● PROBLEM DESCRIPTION
Your whole reply should be the lines from the one that contains "(432, 551) = (418, 371): orange" through the last line of the listing, copied exactly.

● DATA SECTION
----------

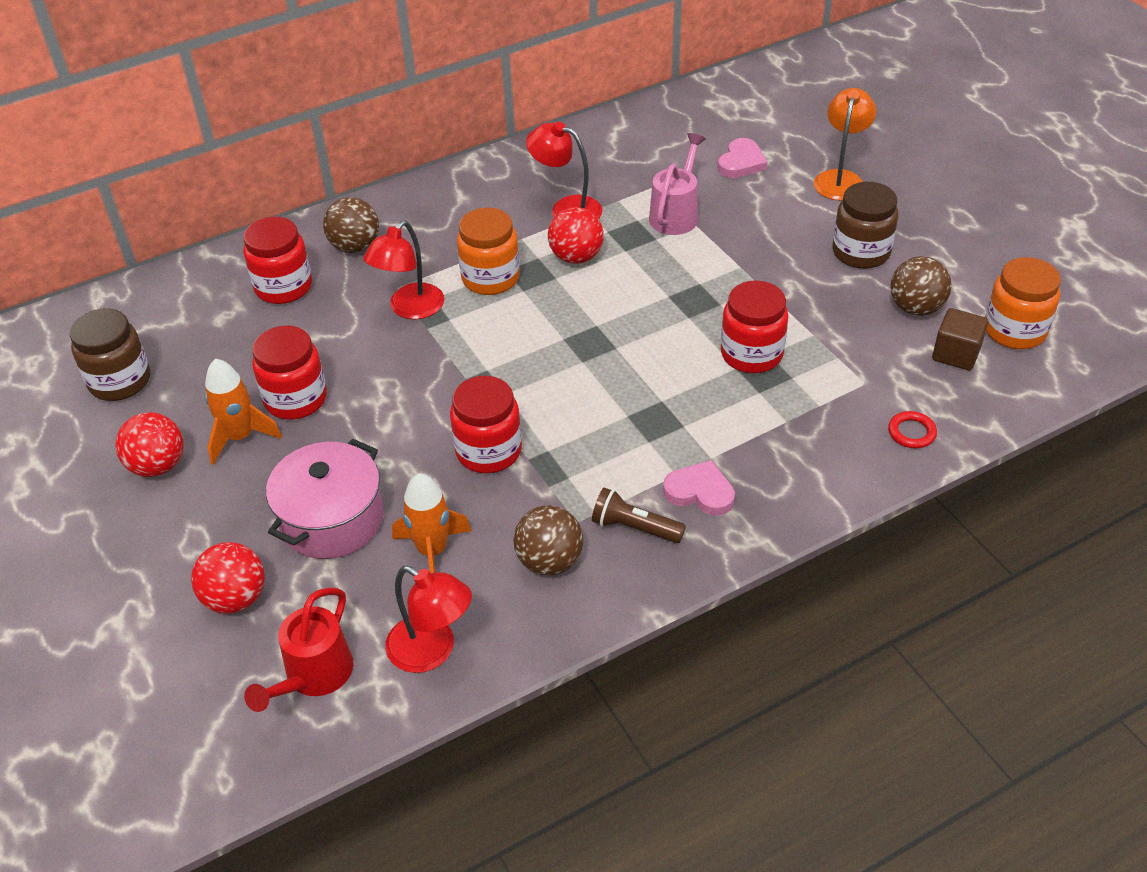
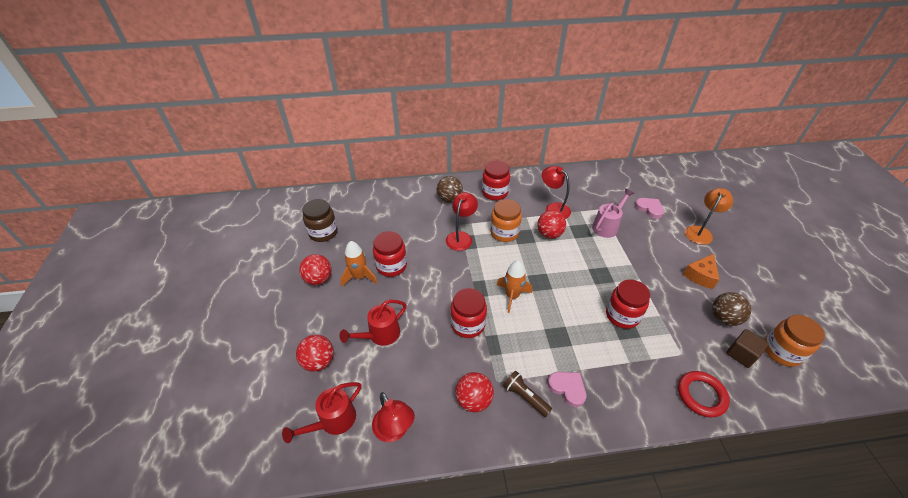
camera: 20 degrees right, 0 degrees up
(283, 287) = (410, 209): red jar -> red jar (495, 192)
(332, 519) = (380, 335): pink pot -> red watering can
(410, 309) = (461, 237): red lamp -> red lamp turned 150 degrees clockwise
(432, 551) = (418, 371): orange rocket -> orange rocket (512, 296)
(549, 561) = (473, 400): brown ball -> red ball
(741, 162) = (649, 208): pink heart -> pink heart turned 90 degrees counterclockwise
(861, 252) = (700, 276): brown jar -> orange cheese
(911, 432) = (701, 395): red ring -> red ring, size x1.72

----------

● TASK ANSWER
(432, 551) = (418, 371): orange rocket -> orange rocket (512, 296)
(549, 561) = (473, 400): brown ball -> red ball
(741, 162) = (649, 208): pink heart -> pink heart turned 90 degrees counterclockwise
(861, 252) = (700, 276): brown jar -> orange cheese
(911, 432) = (701, 395): red ring -> red ring, size x1.72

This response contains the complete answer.